Recorded data

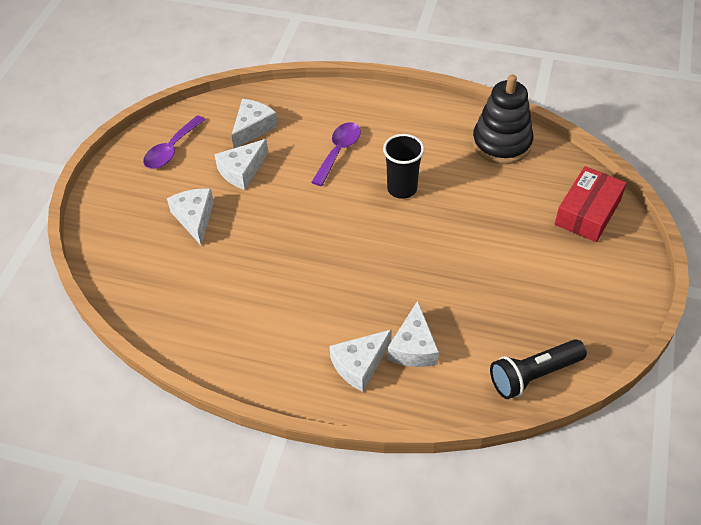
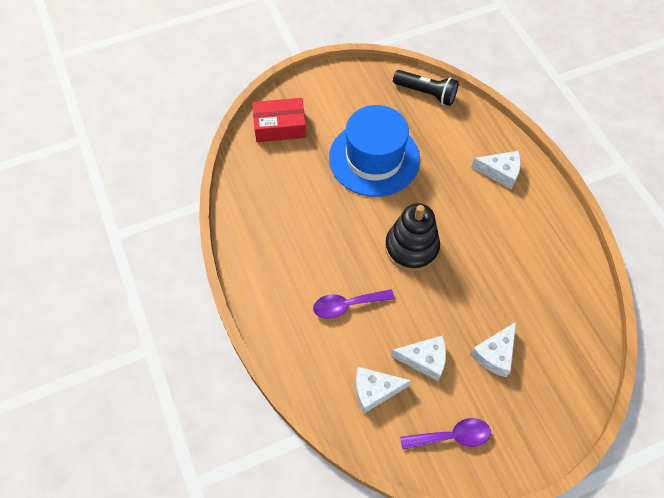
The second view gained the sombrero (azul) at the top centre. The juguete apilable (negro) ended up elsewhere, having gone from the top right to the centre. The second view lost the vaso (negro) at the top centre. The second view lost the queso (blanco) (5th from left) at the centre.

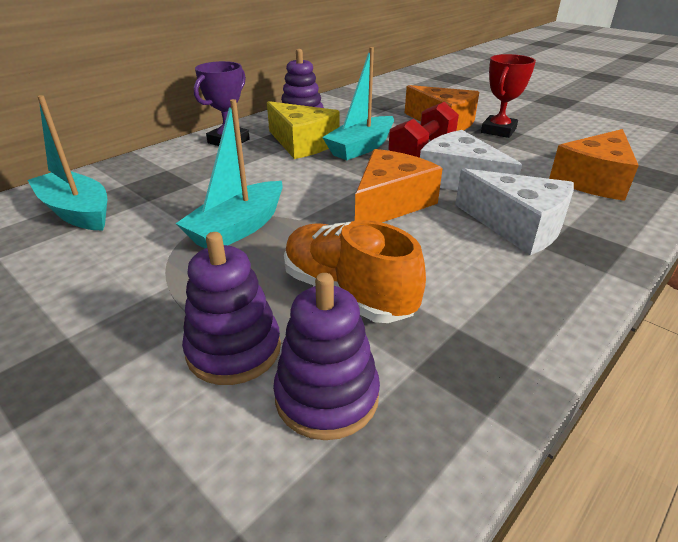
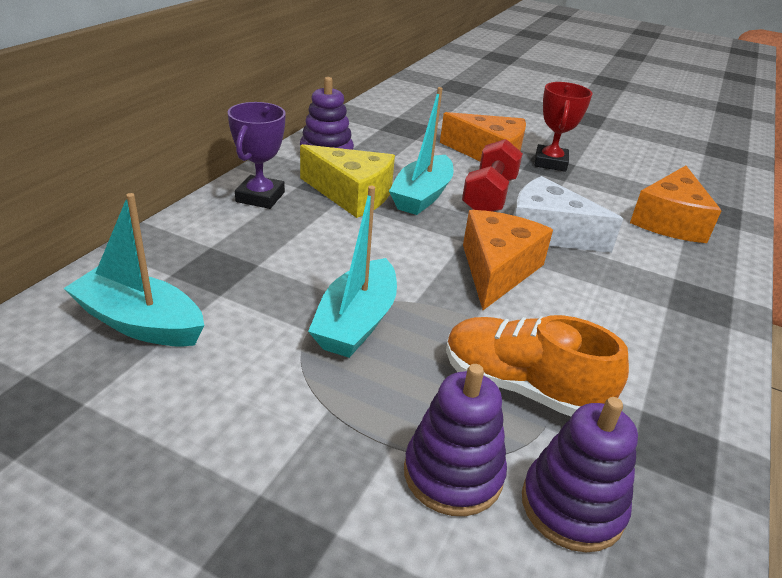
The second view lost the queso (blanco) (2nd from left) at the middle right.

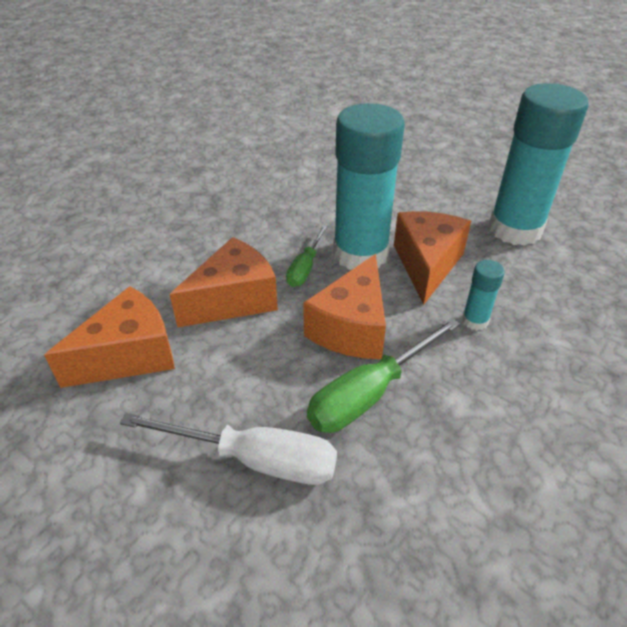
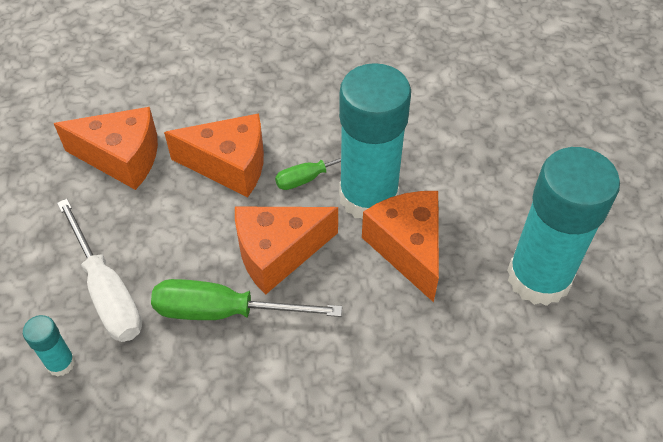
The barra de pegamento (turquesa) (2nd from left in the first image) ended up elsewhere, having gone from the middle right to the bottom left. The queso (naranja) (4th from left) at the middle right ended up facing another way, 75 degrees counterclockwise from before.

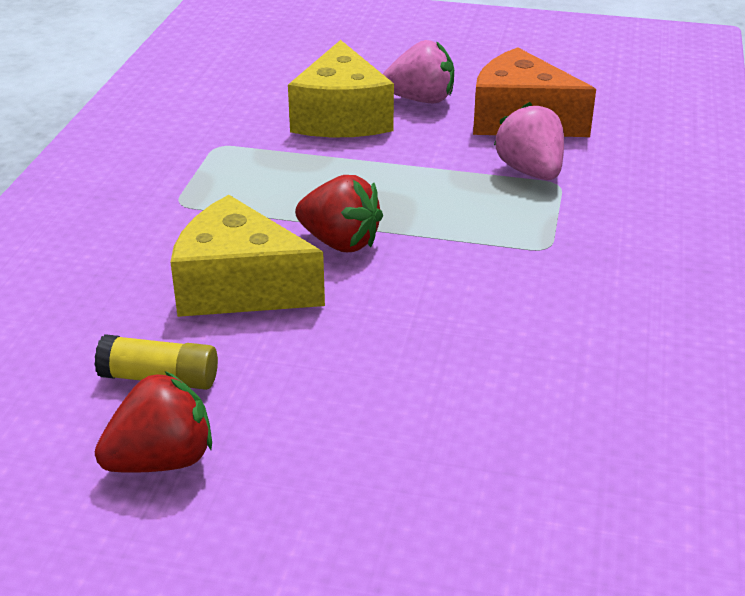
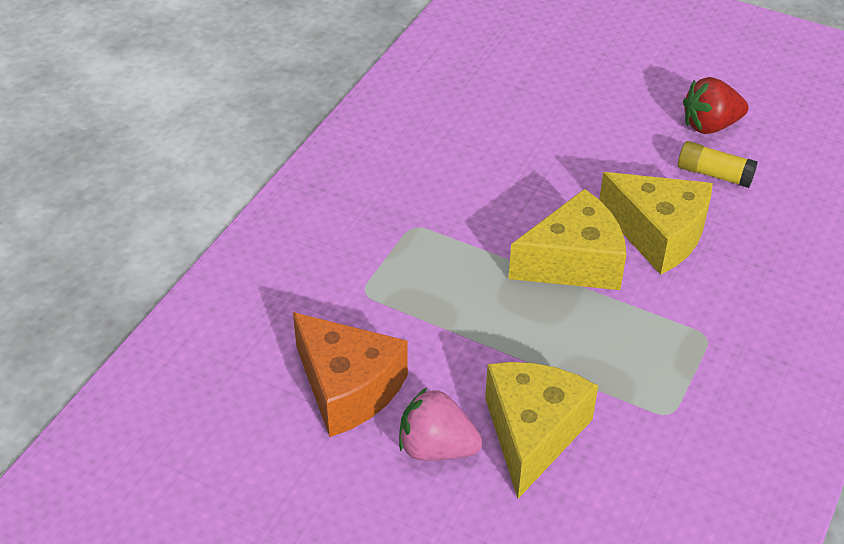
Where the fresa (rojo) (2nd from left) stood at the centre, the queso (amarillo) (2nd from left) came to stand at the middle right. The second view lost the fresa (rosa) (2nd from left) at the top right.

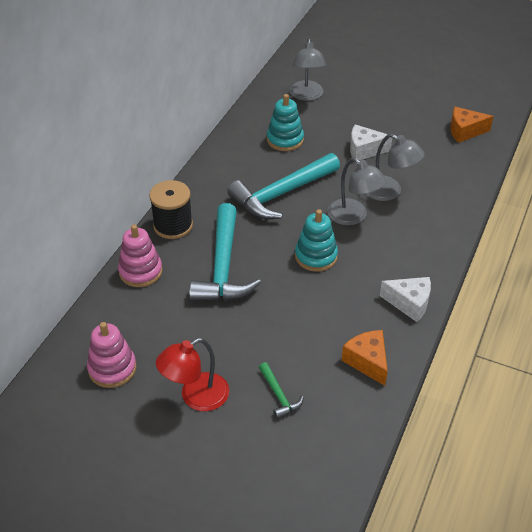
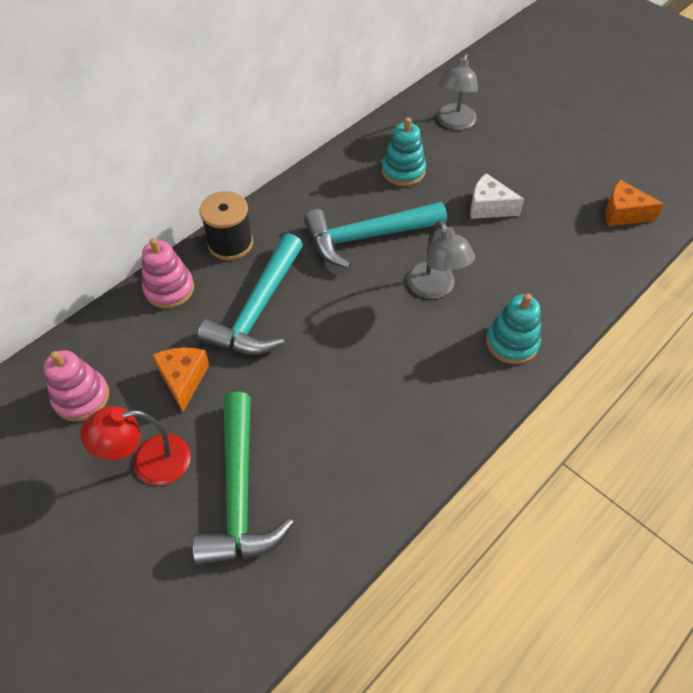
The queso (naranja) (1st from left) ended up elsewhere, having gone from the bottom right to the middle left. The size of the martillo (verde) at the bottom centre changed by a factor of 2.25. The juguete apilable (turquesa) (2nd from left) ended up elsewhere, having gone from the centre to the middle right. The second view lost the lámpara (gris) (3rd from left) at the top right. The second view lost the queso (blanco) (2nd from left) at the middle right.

- GOAL OF THE EXERCISE -
For each line above that holds the string "lost", provide a copy of that line.

- SOLUTION TO THIS PROBLEM -
The second view gained the sombrero (azul) at the top centre. The juguete apilable (negro) ended up elsewhere, having gone from the top right to the centre. The second view lost the vaso (negro) at the top centre. The second view lost the queso (blanco) (5th from left) at the centre.
The second view lost the queso (blanco) (2nd from left) at the middle right.
Where the fresa (rojo) (2nd from left) stood at the centre, the queso (amarillo) (2nd from left) came to stand at the middle right. The second view lost the fresa (rosa) (2nd from left) at the top right.
The queso (naranja) (1st from left) ended up elsewhere, having gone from the bottom right to the middle left. The size of the martillo (verde) at the bottom centre changed by a factor of 2.25. The juguete apilable (turquesa) (2nd from left) ended up elsewhere, having gone from the centre to the middle right. The second view lost the lámpara (gris) (3rd from left) at the top right. The second view lost the queso (blanco) (2nd from left) at the middle right.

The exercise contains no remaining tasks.